Written problem: Swap "coordinates" for "positions" throughout the material below and write all of it out again with nothing else changed. Leave the pictures out.
--------
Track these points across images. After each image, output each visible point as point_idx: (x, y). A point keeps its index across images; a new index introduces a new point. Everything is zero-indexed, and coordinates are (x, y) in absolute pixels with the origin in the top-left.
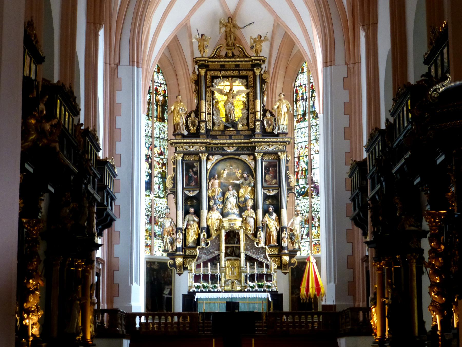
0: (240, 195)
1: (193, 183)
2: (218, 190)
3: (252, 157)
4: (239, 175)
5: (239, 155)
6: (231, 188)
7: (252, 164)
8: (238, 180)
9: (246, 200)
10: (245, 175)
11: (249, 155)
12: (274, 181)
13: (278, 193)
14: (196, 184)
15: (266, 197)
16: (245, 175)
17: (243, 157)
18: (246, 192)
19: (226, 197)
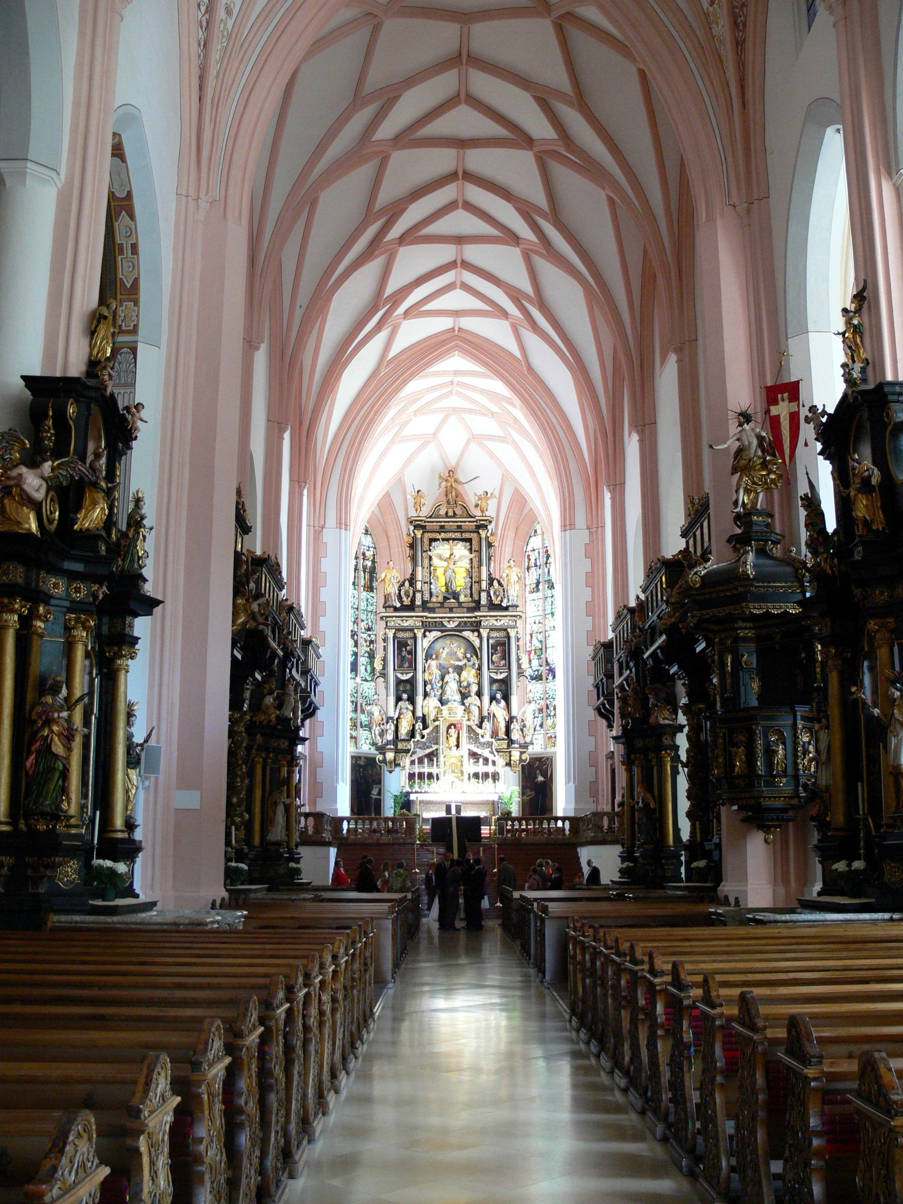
--------
Answer for this exercise:
Track these points across images. After each image, output each visible point as point_idx: (x, y). A point keeps its index across images; a new index introduces a new point. Everything is zero-indexed, and positions are (x, y) in absolute pixels with the origin in the top-left.
0: (240, 195)
1: (193, 183)
2: (218, 190)
3: (252, 157)
4: (239, 175)
5: (239, 155)
6: (231, 188)
7: (252, 164)
8: (238, 180)
9: (246, 200)
10: (245, 175)
11: (249, 155)
12: (274, 181)
13: (278, 193)
14: (196, 184)
15: (266, 197)
16: (245, 175)
17: (243, 157)
18: (246, 192)
19: (226, 197)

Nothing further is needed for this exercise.